Given instruction
Please copy out every line of text in the records below word for word, and leave out the pictures.

--- START OF Available records ---

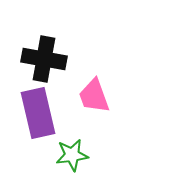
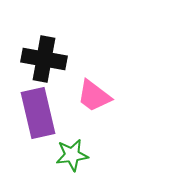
pink trapezoid: rotated 33 degrees counterclockwise
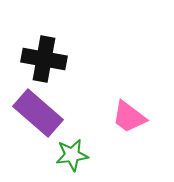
pink trapezoid: moved 35 px right, 21 px down
purple rectangle: rotated 36 degrees counterclockwise
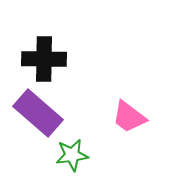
black cross: rotated 9 degrees counterclockwise
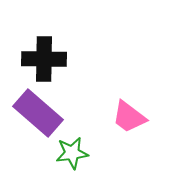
green star: moved 2 px up
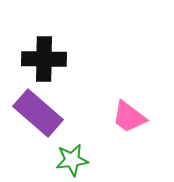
green star: moved 7 px down
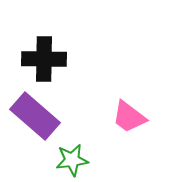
purple rectangle: moved 3 px left, 3 px down
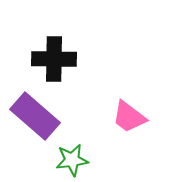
black cross: moved 10 px right
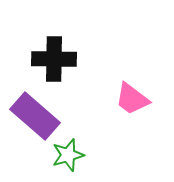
pink trapezoid: moved 3 px right, 18 px up
green star: moved 4 px left, 5 px up; rotated 8 degrees counterclockwise
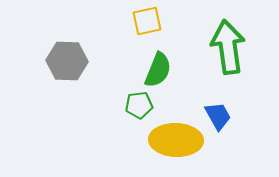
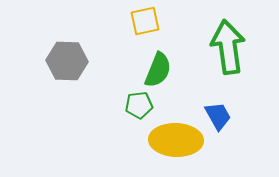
yellow square: moved 2 px left
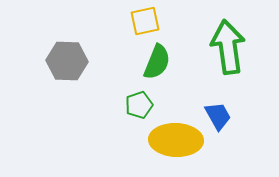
green semicircle: moved 1 px left, 8 px up
green pentagon: rotated 12 degrees counterclockwise
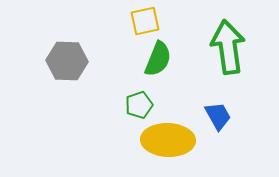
green semicircle: moved 1 px right, 3 px up
yellow ellipse: moved 8 px left
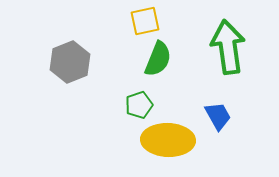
gray hexagon: moved 3 px right, 1 px down; rotated 24 degrees counterclockwise
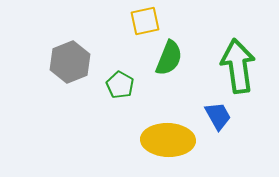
green arrow: moved 10 px right, 19 px down
green semicircle: moved 11 px right, 1 px up
green pentagon: moved 19 px left, 20 px up; rotated 24 degrees counterclockwise
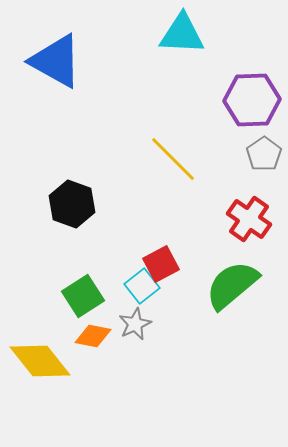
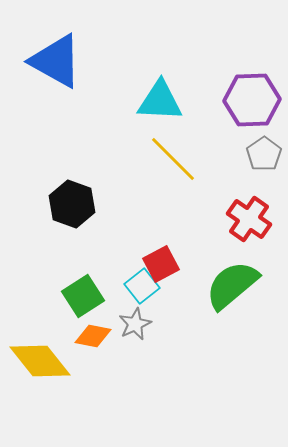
cyan triangle: moved 22 px left, 67 px down
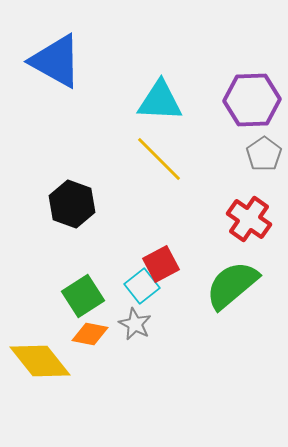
yellow line: moved 14 px left
gray star: rotated 20 degrees counterclockwise
orange diamond: moved 3 px left, 2 px up
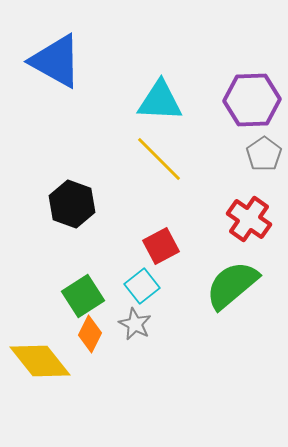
red square: moved 18 px up
orange diamond: rotated 75 degrees counterclockwise
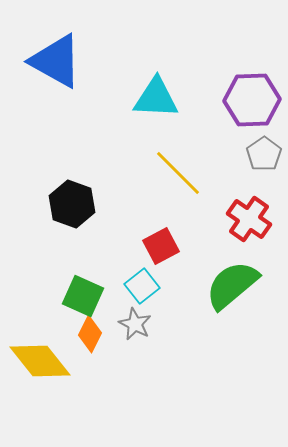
cyan triangle: moved 4 px left, 3 px up
yellow line: moved 19 px right, 14 px down
green square: rotated 33 degrees counterclockwise
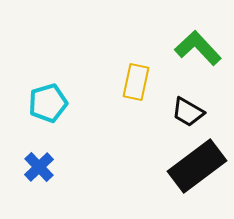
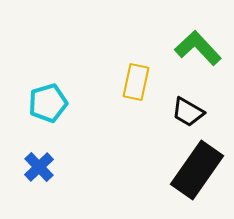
black rectangle: moved 4 px down; rotated 18 degrees counterclockwise
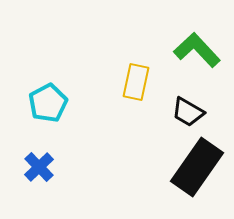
green L-shape: moved 1 px left, 2 px down
cyan pentagon: rotated 12 degrees counterclockwise
black rectangle: moved 3 px up
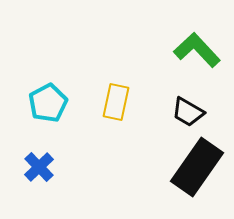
yellow rectangle: moved 20 px left, 20 px down
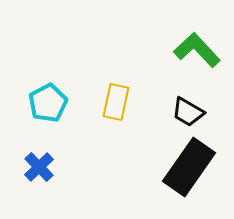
black rectangle: moved 8 px left
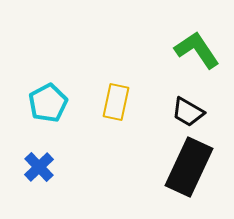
green L-shape: rotated 9 degrees clockwise
black rectangle: rotated 10 degrees counterclockwise
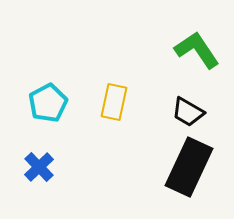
yellow rectangle: moved 2 px left
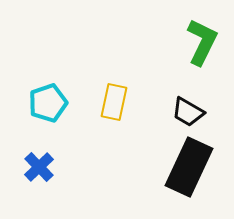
green L-shape: moved 5 px right, 8 px up; rotated 60 degrees clockwise
cyan pentagon: rotated 9 degrees clockwise
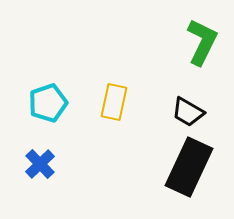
blue cross: moved 1 px right, 3 px up
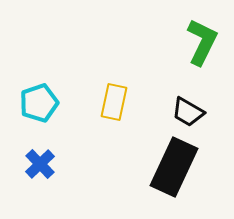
cyan pentagon: moved 9 px left
black rectangle: moved 15 px left
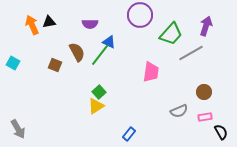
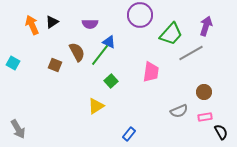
black triangle: moved 3 px right; rotated 24 degrees counterclockwise
green square: moved 12 px right, 11 px up
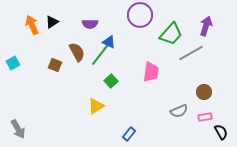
cyan square: rotated 32 degrees clockwise
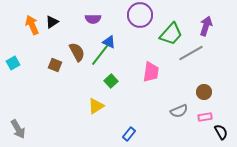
purple semicircle: moved 3 px right, 5 px up
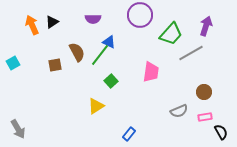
brown square: rotated 32 degrees counterclockwise
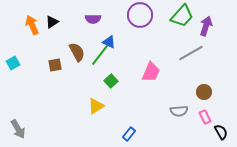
green trapezoid: moved 11 px right, 18 px up
pink trapezoid: rotated 15 degrees clockwise
gray semicircle: rotated 18 degrees clockwise
pink rectangle: rotated 72 degrees clockwise
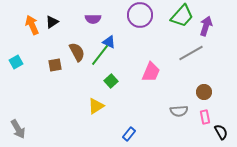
cyan square: moved 3 px right, 1 px up
pink rectangle: rotated 16 degrees clockwise
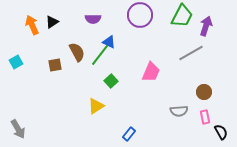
green trapezoid: rotated 15 degrees counterclockwise
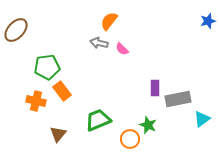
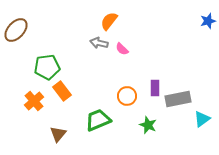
orange cross: moved 2 px left; rotated 36 degrees clockwise
orange circle: moved 3 px left, 43 px up
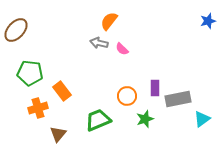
green pentagon: moved 17 px left, 6 px down; rotated 15 degrees clockwise
orange cross: moved 4 px right, 7 px down; rotated 24 degrees clockwise
green star: moved 3 px left, 6 px up; rotated 30 degrees clockwise
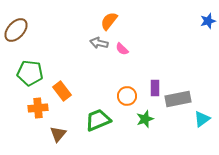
orange cross: rotated 12 degrees clockwise
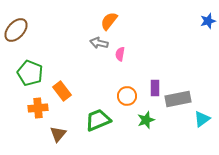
pink semicircle: moved 2 px left, 5 px down; rotated 56 degrees clockwise
green pentagon: rotated 15 degrees clockwise
green star: moved 1 px right, 1 px down
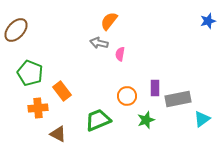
brown triangle: rotated 42 degrees counterclockwise
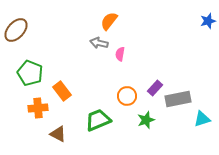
purple rectangle: rotated 42 degrees clockwise
cyan triangle: rotated 18 degrees clockwise
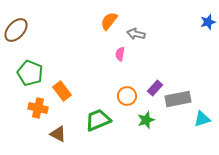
blue star: moved 1 px down
gray arrow: moved 37 px right, 9 px up
orange cross: rotated 18 degrees clockwise
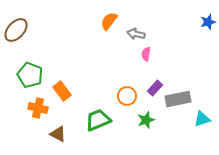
pink semicircle: moved 26 px right
green pentagon: moved 2 px down
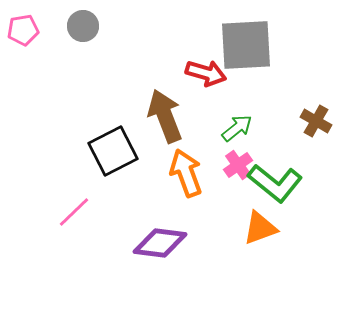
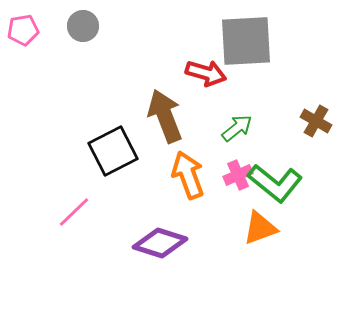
gray square: moved 4 px up
pink cross: moved 10 px down; rotated 12 degrees clockwise
orange arrow: moved 2 px right, 2 px down
purple diamond: rotated 10 degrees clockwise
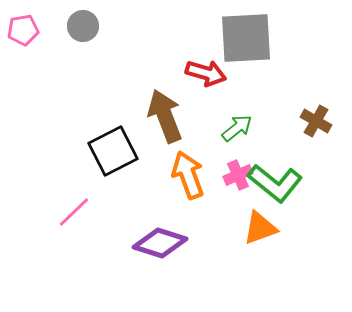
gray square: moved 3 px up
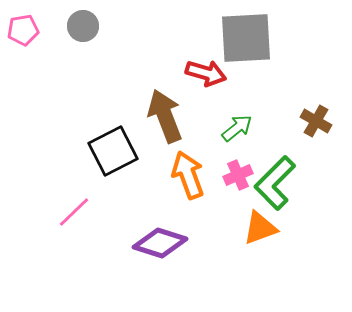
green L-shape: rotated 96 degrees clockwise
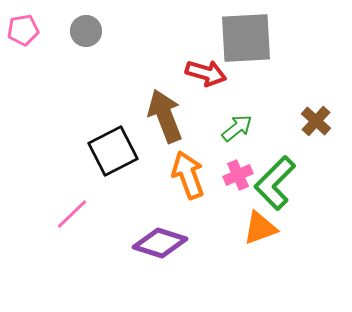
gray circle: moved 3 px right, 5 px down
brown cross: rotated 12 degrees clockwise
pink line: moved 2 px left, 2 px down
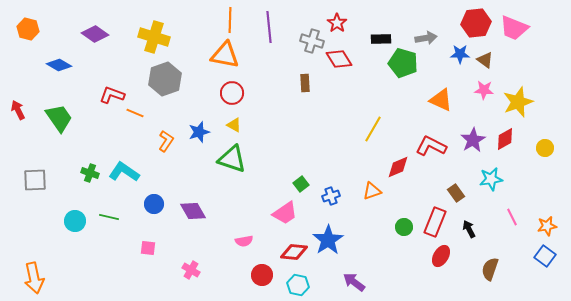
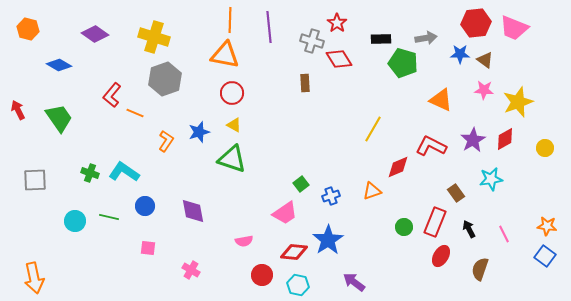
red L-shape at (112, 95): rotated 70 degrees counterclockwise
blue circle at (154, 204): moved 9 px left, 2 px down
purple diamond at (193, 211): rotated 20 degrees clockwise
pink line at (512, 217): moved 8 px left, 17 px down
orange star at (547, 226): rotated 18 degrees clockwise
brown semicircle at (490, 269): moved 10 px left
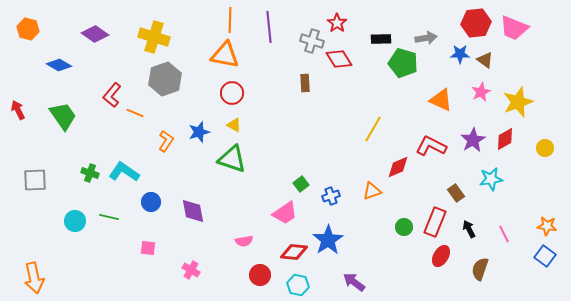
pink star at (484, 90): moved 3 px left, 2 px down; rotated 30 degrees counterclockwise
green trapezoid at (59, 118): moved 4 px right, 2 px up
blue circle at (145, 206): moved 6 px right, 4 px up
red circle at (262, 275): moved 2 px left
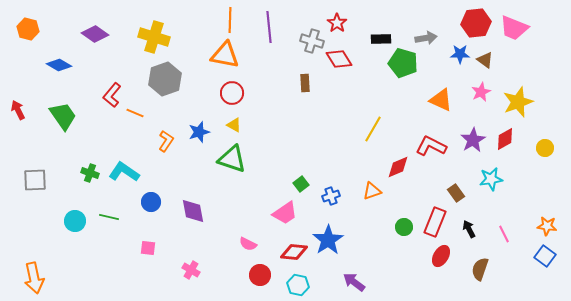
pink semicircle at (244, 241): moved 4 px right, 3 px down; rotated 36 degrees clockwise
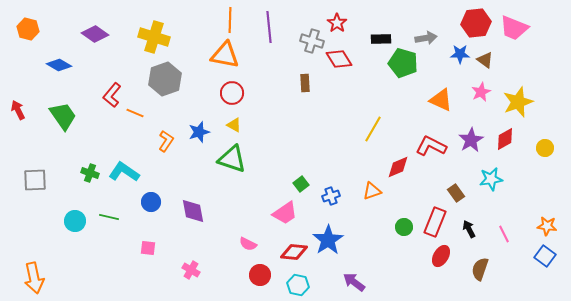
purple star at (473, 140): moved 2 px left
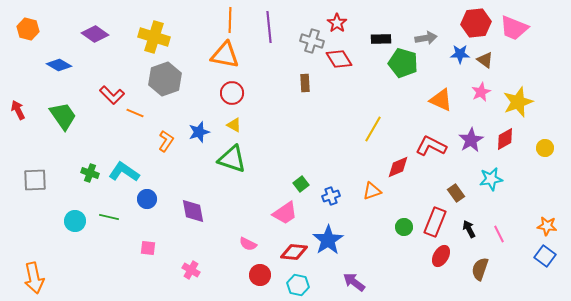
red L-shape at (112, 95): rotated 85 degrees counterclockwise
blue circle at (151, 202): moved 4 px left, 3 px up
pink line at (504, 234): moved 5 px left
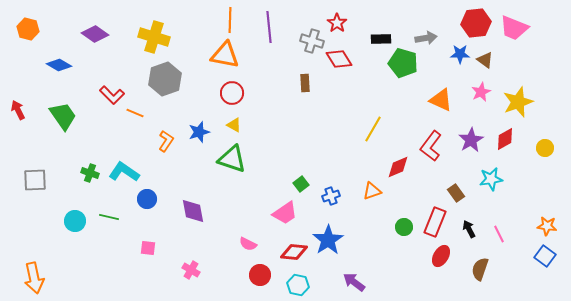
red L-shape at (431, 146): rotated 80 degrees counterclockwise
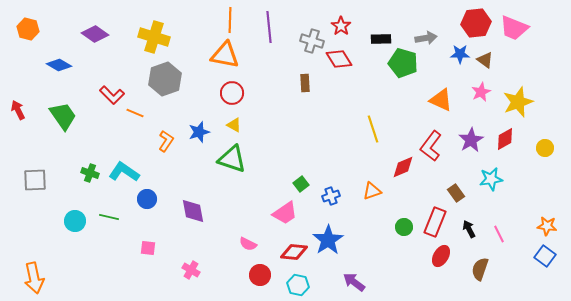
red star at (337, 23): moved 4 px right, 3 px down
yellow line at (373, 129): rotated 48 degrees counterclockwise
red diamond at (398, 167): moved 5 px right
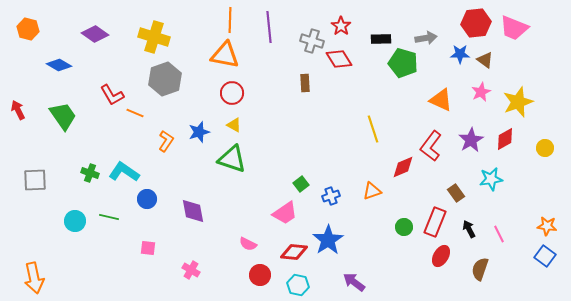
red L-shape at (112, 95): rotated 15 degrees clockwise
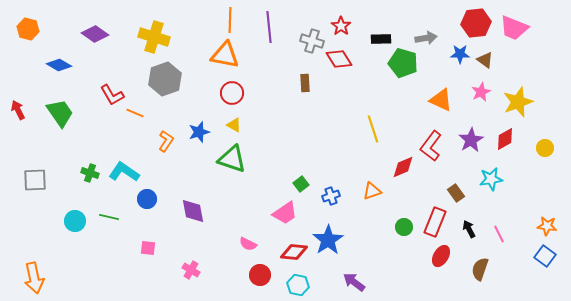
green trapezoid at (63, 116): moved 3 px left, 3 px up
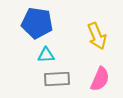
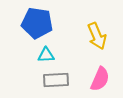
gray rectangle: moved 1 px left, 1 px down
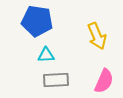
blue pentagon: moved 2 px up
pink semicircle: moved 4 px right, 2 px down
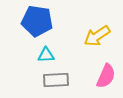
yellow arrow: rotated 80 degrees clockwise
pink semicircle: moved 2 px right, 5 px up
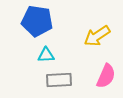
gray rectangle: moved 3 px right
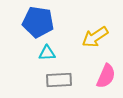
blue pentagon: moved 1 px right, 1 px down
yellow arrow: moved 2 px left, 1 px down
cyan triangle: moved 1 px right, 2 px up
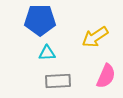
blue pentagon: moved 2 px right, 2 px up; rotated 8 degrees counterclockwise
gray rectangle: moved 1 px left, 1 px down
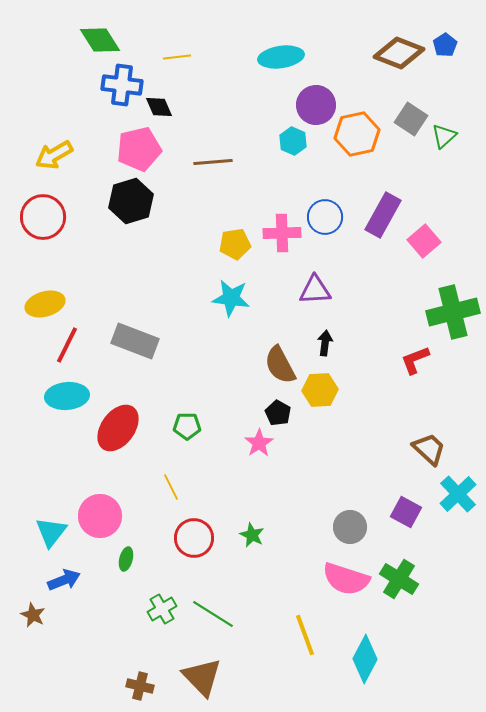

--- END OF Available records ---

Solution to the problem
pink trapezoid: rotated 33 degrees counterclockwise
pink trapezoid: moved 35 px right, 21 px down
purple rectangle: rotated 36 degrees counterclockwise
black cross: rotated 9 degrees counterclockwise
green star: moved 2 px up
green star: moved 7 px down
purple rectangle: moved 3 px left, 3 px down
black cross: moved 10 px right
pink trapezoid: moved 3 px right, 18 px up
green star: moved 4 px left, 5 px up; rotated 8 degrees counterclockwise
yellow square: moved 2 px left
green semicircle: moved 1 px left, 8 px up
green pentagon: rotated 12 degrees counterclockwise
green semicircle: moved 1 px right, 3 px up
yellow ellipse: moved 8 px left
gray hexagon: moved 3 px right, 1 px down; rotated 24 degrees counterclockwise
green arrow: moved 10 px right, 19 px down
green semicircle: moved 11 px right, 1 px up
green pentagon: moved 19 px left, 20 px up; rotated 24 degrees counterclockwise
cyan triangle: moved 22 px left, 67 px down
yellow line: moved 14 px left
gray star: rotated 20 degrees counterclockwise
orange diamond: moved 3 px left, 2 px up
red square: moved 18 px up
orange diamond: rotated 75 degrees counterclockwise
cyan triangle: moved 4 px left, 3 px up
yellow line: moved 19 px right, 14 px down
green square: rotated 33 degrees counterclockwise
black rectangle: moved 4 px down; rotated 18 degrees counterclockwise
green L-shape: moved 1 px left, 2 px down
cyan pentagon: rotated 12 degrees counterclockwise
black rectangle: moved 3 px up
yellow rectangle: moved 20 px left, 20 px down
black rectangle: moved 8 px left
green L-shape: rotated 9 degrees clockwise
black rectangle: rotated 10 degrees counterclockwise
yellow rectangle: moved 2 px left
green L-shape: moved 5 px right, 8 px up; rotated 60 degrees clockwise
cyan pentagon: rotated 9 degrees clockwise
blue cross: moved 1 px right, 3 px up
cyan pentagon: moved 9 px left
black rectangle: moved 15 px left
black triangle: moved 3 px right; rotated 24 degrees counterclockwise
green square: moved 12 px right, 11 px up
cyan square: rotated 32 degrees clockwise
purple semicircle: moved 3 px right, 5 px up
brown square: rotated 32 degrees counterclockwise
green trapezoid: moved 11 px right, 18 px up
pink trapezoid: rotated 15 degrees clockwise
gray semicircle: rotated 18 degrees clockwise
pink rectangle: rotated 72 degrees clockwise
cyan square: moved 3 px right, 1 px up
pink rectangle: rotated 16 degrees clockwise
green trapezoid: rotated 15 degrees counterclockwise
orange cross: moved 2 px left; rotated 36 degrees clockwise
orange circle: moved 3 px left, 43 px up
green pentagon: moved 17 px left, 6 px down; rotated 15 degrees clockwise
orange cross: moved 4 px right, 7 px down; rotated 24 degrees clockwise
green star: moved 3 px left, 6 px up; rotated 30 degrees clockwise
orange cross: rotated 12 degrees clockwise
pink semicircle: moved 2 px left, 5 px down; rotated 56 degrees clockwise
green pentagon: rotated 15 degrees clockwise
green star: moved 1 px right, 1 px down
brown triangle: rotated 42 degrees counterclockwise
purple rectangle: rotated 42 degrees clockwise
cyan triangle: rotated 18 degrees clockwise
blue star: moved 1 px down
gray arrow: moved 37 px right, 9 px up
orange cross: rotated 18 degrees clockwise
pink semicircle: moved 26 px right
green pentagon: moved 2 px down
gray square: moved 4 px up
pink cross: moved 10 px down; rotated 12 degrees clockwise
orange arrow: moved 2 px right, 2 px down
purple diamond: rotated 10 degrees clockwise
gray square: moved 3 px up
green L-shape: rotated 96 degrees clockwise
gray circle: moved 3 px right, 5 px down
brown cross: rotated 12 degrees clockwise
pink line: moved 2 px left, 2 px down
red L-shape at (112, 95): rotated 70 degrees counterclockwise
blue circle at (154, 204): moved 9 px left, 2 px down
purple diamond at (193, 211): rotated 20 degrees clockwise
pink line at (512, 217): moved 8 px left, 17 px down
orange star at (547, 226): rotated 18 degrees clockwise
brown semicircle at (490, 269): moved 10 px left
pink star at (484, 90): moved 3 px left, 2 px down; rotated 30 degrees counterclockwise
green trapezoid at (59, 118): moved 4 px right, 2 px up
blue circle at (145, 206): moved 6 px right, 4 px up
red circle at (262, 275): moved 2 px left
pink semicircle at (244, 241): moved 4 px right, 3 px down; rotated 36 degrees clockwise
purple star at (473, 140): moved 2 px left
red L-shape at (112, 95): rotated 85 degrees counterclockwise
blue circle at (151, 202): moved 4 px left, 3 px up
pink line at (504, 234): moved 5 px left
red L-shape at (431, 146): rotated 80 degrees counterclockwise
red star at (337, 23): moved 4 px right, 3 px down
yellow line at (373, 129): rotated 48 degrees counterclockwise
red diamond at (398, 167): moved 5 px right
red L-shape at (112, 95): rotated 15 degrees clockwise
green trapezoid at (63, 116): moved 3 px left, 3 px up
gray rectangle: moved 1 px left, 1 px down
blue pentagon: moved 2 px up
pink semicircle: moved 4 px right, 2 px down
yellow arrow: rotated 80 degrees clockwise
pink semicircle: moved 2 px right, 5 px up
gray rectangle: moved 3 px right
blue pentagon: moved 1 px right, 1 px down
yellow arrow: moved 2 px left, 1 px down
cyan triangle: moved 1 px right, 2 px up
blue pentagon: moved 2 px right, 2 px up; rotated 8 degrees counterclockwise
gray rectangle: moved 1 px left, 1 px down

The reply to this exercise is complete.